◆ **WRITTEN INSTRUCTION**:
Rewrite every item below with "closed polygon" swapped for "closed outline" and nothing else altered, leaving out the pictures.
— BEGIN PROVIDED INFORMATION —
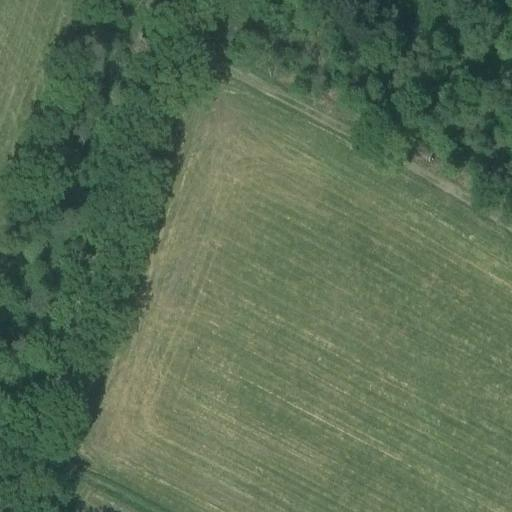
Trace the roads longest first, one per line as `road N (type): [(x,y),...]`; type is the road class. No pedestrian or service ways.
road 1 (track): [(188,0),(9,511)]
road 2 (track): [(170,50),(440,183),(511,228)]
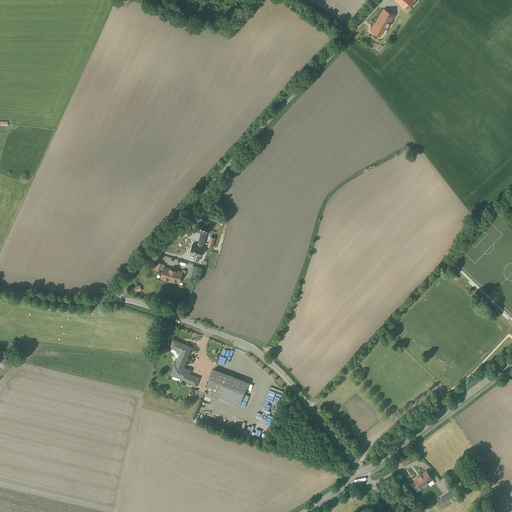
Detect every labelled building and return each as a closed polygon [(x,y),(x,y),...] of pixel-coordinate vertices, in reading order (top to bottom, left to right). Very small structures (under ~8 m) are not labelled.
[(417,0),(395,0),(407,11),(417,0)] [(384,28),(384,29),(387,30),(395,15),(384,9),(376,23),(384,28)] [(384,28),(376,23),(371,31),(380,36),(384,29),(384,28)] [(205,219),(204,223),(199,221),(196,231),(201,233),(199,241),(204,243),(206,234),(207,234),(210,224),(209,224),(210,220),(205,219)] [(199,241),(198,245),(193,244),(190,254),(195,255),(194,259),(199,261),(200,257),(201,257),(204,247),(203,247),(204,243),(199,241)] [(165,267),(164,267),(163,270),(161,277),(180,282),(182,275),(182,272),(165,267)] [(182,352),(181,356),(180,356),(176,365),(175,365),(171,374),(186,380),(187,380),(189,374),(190,371),(183,368),(191,347),(174,340),(171,347),(182,352)] [(10,355),(0,347),(0,358),(6,362),(10,355)] [(248,383),(214,369),(206,388),(241,401),(248,383)] [(199,378),(189,374),(187,380),(186,380),(186,382),(193,384),(193,386),(196,387),(199,378)] [(355,395),(340,407),(365,435),(379,424),(355,395)] [(429,474),(418,482),(424,490),(435,483),(429,474)] [(435,483),(424,490),(431,500),(442,492),(435,483)] [(454,489),(447,494),(452,502),(459,497),(454,489)] [(452,502),(447,494),(440,499),(446,506),(452,502)]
— END PROVIDED INFORMATION —
◆ **EXERCISE RESULT**:
Trace the roads longest first, one per line as `road N (type): [(x,y),...]`; type is the road class. No pedestrian or service ways.
road 1 (track): [(188,0),(9,511)]
road 2 (track): [(170,50),(440,183),(511,228)]
Detect every labelled building and return each as a closed outline [(x,y),(x,y),...] of pixel-coordinate vertices, in reading order (top to bottom, left to right). Very small structures (under ~8 m) are not labelled.
[(417,0),(395,0),(407,11),(417,0)] [(384,28),(384,29),(387,30),(395,15),(384,9),(376,23),(384,28)] [(384,28),(376,23),(371,31),(380,36),(384,29),(384,28)] [(205,219),(204,223),(199,221),(196,231),(201,233),(199,241),(204,243),(206,234),(207,234),(210,224),(209,224),(210,220),(205,219)] [(199,241),(198,245),(193,244),(190,254),(195,255),(194,259),(199,261),(200,257),(201,257),(204,247),(203,247),(204,243),(199,241)] [(165,267),(164,267),(163,270),(161,277),(180,282),(182,275),(182,272),(165,267)] [(182,352),(181,356),(180,356),(176,365),(175,365),(171,374),(186,380),(187,380),(189,374),(190,371),(183,368),(191,347),(174,340),(171,347),(182,352)] [(10,355),(0,347),(0,358),(6,362),(10,355)] [(248,383),(214,369),(206,388),(241,401),(248,383)] [(199,378),(189,374),(187,380),(186,380),(186,382),(193,384),(193,386),(196,387),(199,378)] [(355,395),(340,407),(365,435),(379,424),(355,395)] [(429,474),(418,482),(424,490),(435,483),(429,474)] [(435,483),(424,490),(431,500),(442,492),(435,483)] [(454,489),(447,494),(452,502),(459,497),(454,489)] [(452,502),(447,494),(440,499),(446,506),(452,502)]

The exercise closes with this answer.